[Start of Attachment]

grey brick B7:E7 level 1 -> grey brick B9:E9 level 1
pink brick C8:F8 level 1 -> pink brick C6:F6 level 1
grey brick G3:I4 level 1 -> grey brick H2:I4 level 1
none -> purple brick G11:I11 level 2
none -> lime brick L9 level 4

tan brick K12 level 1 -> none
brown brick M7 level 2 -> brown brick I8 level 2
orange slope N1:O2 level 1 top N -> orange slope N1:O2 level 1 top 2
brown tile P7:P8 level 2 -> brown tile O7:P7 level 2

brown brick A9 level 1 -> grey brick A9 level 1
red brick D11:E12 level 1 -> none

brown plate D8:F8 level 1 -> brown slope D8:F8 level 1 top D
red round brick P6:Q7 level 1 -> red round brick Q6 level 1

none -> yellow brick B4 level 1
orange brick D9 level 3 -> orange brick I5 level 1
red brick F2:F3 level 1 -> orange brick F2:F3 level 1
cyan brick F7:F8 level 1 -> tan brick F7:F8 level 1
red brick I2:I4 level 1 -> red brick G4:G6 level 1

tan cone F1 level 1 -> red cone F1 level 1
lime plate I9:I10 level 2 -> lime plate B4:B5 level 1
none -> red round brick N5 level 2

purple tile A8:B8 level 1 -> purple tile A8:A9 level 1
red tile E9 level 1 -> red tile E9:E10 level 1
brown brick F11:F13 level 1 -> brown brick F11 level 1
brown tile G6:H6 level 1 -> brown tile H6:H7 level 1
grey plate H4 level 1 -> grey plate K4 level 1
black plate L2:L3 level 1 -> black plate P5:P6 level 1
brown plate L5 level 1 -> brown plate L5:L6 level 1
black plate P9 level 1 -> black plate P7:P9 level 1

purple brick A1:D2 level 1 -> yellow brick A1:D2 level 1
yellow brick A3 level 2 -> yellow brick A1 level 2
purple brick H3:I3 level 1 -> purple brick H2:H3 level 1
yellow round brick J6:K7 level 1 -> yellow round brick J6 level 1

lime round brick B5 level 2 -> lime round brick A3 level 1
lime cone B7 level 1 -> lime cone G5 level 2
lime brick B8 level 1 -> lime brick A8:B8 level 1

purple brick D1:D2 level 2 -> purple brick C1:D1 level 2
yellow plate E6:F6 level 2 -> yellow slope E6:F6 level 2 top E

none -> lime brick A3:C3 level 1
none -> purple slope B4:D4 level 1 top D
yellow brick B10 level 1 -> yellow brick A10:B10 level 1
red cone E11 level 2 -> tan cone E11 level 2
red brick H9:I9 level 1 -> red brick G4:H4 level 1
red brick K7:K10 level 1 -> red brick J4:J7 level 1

[End of Attachment]

### EXERCISE DIRECTIONS
Repeat exactly, and only, the lines from the line containing "yellow brick B10" through the last line of the records above, both included.

### ANSWER SPACE
yellow brick B10 level 1 -> yellow brick A10:B10 level 1
red cone E11 level 2 -> tan cone E11 level 2
red brick H9:I9 level 1 -> red brick G4:H4 level 1
red brick K7:K10 level 1 -> red brick J4:J7 level 1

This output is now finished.